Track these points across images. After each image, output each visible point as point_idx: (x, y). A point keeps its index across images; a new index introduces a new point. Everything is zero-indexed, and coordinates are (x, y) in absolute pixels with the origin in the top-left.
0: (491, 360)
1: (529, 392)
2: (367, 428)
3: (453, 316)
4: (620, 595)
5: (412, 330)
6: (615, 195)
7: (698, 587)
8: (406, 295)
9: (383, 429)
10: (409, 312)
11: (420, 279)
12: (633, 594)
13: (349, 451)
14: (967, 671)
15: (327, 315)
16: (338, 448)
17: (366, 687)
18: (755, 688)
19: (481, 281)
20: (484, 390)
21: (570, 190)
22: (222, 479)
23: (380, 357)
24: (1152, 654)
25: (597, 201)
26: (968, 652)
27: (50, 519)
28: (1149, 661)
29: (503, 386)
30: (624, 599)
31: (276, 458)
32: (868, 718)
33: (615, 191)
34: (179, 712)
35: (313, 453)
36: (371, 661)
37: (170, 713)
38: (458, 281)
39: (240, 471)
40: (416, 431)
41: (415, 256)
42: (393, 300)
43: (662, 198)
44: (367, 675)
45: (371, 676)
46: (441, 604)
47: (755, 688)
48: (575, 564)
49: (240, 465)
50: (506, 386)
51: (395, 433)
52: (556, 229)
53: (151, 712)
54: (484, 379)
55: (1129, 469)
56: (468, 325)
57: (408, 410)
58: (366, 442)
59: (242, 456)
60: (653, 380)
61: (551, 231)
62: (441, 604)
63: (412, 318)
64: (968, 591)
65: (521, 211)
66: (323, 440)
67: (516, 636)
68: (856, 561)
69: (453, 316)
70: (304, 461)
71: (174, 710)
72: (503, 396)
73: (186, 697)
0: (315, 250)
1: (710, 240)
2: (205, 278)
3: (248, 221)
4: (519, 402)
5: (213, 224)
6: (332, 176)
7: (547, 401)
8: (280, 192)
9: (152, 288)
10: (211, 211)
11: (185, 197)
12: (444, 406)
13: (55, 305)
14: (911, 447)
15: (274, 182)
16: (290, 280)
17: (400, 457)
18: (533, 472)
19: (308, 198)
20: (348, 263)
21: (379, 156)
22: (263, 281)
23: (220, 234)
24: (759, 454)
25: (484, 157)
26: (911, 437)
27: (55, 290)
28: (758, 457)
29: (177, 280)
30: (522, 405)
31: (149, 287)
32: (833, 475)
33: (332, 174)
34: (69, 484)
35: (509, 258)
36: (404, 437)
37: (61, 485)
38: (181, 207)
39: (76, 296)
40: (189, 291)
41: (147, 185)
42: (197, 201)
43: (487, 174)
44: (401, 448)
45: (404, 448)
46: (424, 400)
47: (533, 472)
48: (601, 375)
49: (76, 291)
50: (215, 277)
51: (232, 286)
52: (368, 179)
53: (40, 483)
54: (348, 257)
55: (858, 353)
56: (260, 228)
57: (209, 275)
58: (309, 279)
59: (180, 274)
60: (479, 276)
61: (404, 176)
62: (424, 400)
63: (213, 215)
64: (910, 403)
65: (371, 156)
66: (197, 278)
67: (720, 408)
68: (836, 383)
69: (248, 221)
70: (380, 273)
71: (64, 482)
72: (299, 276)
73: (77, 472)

> Direction
Update all of the records above by replacing "top-left" with "bottom-left". Keep everything else exactly the same.

> Task output
Track these points across images. After each image, output each visible point as point_idx: (x, y). A point keeps its index across images; a new index introduces a new point. Everything is zero-indexed, and coordinates are (x, y) in absolute pixels with the origin in the bottom-left.
0: (491, 360)
1: (529, 392)
2: (367, 428)
3: (453, 316)
4: (620, 595)
5: (412, 330)
6: (615, 195)
7: (698, 587)
8: (406, 295)
9: (383, 429)
10: (409, 312)
11: (420, 279)
12: (633, 594)
13: (349, 451)
14: (967, 671)
15: (327, 315)
16: (338, 448)
17: (366, 687)
18: (755, 688)
19: (481, 281)
20: (484, 390)
21: (570, 190)
22: (222, 479)
23: (380, 357)
24: (1152, 654)
25: (597, 201)
26: (968, 652)
27: (50, 519)
28: (1149, 661)
29: (503, 386)
30: (624, 599)
31: (276, 458)
32: (868, 718)
33: (615, 191)
34: (179, 712)
35: (313, 453)
36: (371, 661)
37: (170, 713)
38: (458, 281)
39: (240, 471)
40: (416, 431)
41: (415, 256)
42: (393, 300)
43: (662, 198)
44: (367, 675)
45: (371, 676)
46: (441, 604)
47: (755, 688)
48: (575, 564)
49: (240, 465)
50: (506, 386)
51: (395, 433)
52: (556, 229)
53: (151, 712)
54: (484, 379)
55: (1129, 469)
56: (468, 325)
57: (408, 410)
58: (366, 442)
59: (242, 456)
60: (653, 380)
61: (551, 231)
62: (441, 604)
63: (412, 318)
64: (968, 591)
65: (521, 211)
66: (323, 440)
67: (516, 636)
68: (856, 561)
69: (453, 316)
70: (304, 461)
71: (174, 710)
72: (503, 396)
73: (186, 697)
0: (315, 250)
1: (710, 240)
2: (205, 278)
3: (248, 221)
4: (519, 402)
5: (213, 224)
6: (332, 176)
7: (547, 401)
8: (280, 192)
9: (152, 288)
10: (211, 211)
11: (185, 197)
12: (444, 406)
13: (55, 305)
14: (911, 447)
15: (274, 182)
16: (290, 280)
17: (400, 457)
18: (533, 472)
19: (308, 198)
20: (348, 263)
21: (379, 156)
22: (263, 281)
23: (220, 234)
24: (759, 454)
25: (484, 157)
26: (911, 437)
27: (55, 290)
28: (758, 457)
29: (177, 280)
30: (522, 405)
31: (149, 287)
32: (833, 475)
33: (332, 174)
34: (69, 484)
35: (509, 258)
36: (404, 437)
37: (61, 485)
38: (181, 207)
39: (76, 296)
40: (189, 291)
41: (147, 185)
42: (197, 201)
43: (487, 174)
44: (401, 448)
45: (404, 448)
46: (424, 400)
47: (533, 472)
48: (601, 375)
49: (76, 291)
50: (215, 277)
51: (232, 286)
52: (368, 179)
53: (40, 483)
54: (348, 257)
55: (858, 353)
56: (260, 228)
57: (209, 275)
58: (309, 279)
59: (180, 274)
60: (479, 276)
61: (404, 176)
62: (424, 400)
63: (213, 215)
64: (910, 403)
65: (371, 156)
66: (197, 278)
67: (720, 408)
68: (836, 383)
69: (248, 221)
70: (380, 273)
71: (64, 482)
72: (299, 276)
73: (77, 472)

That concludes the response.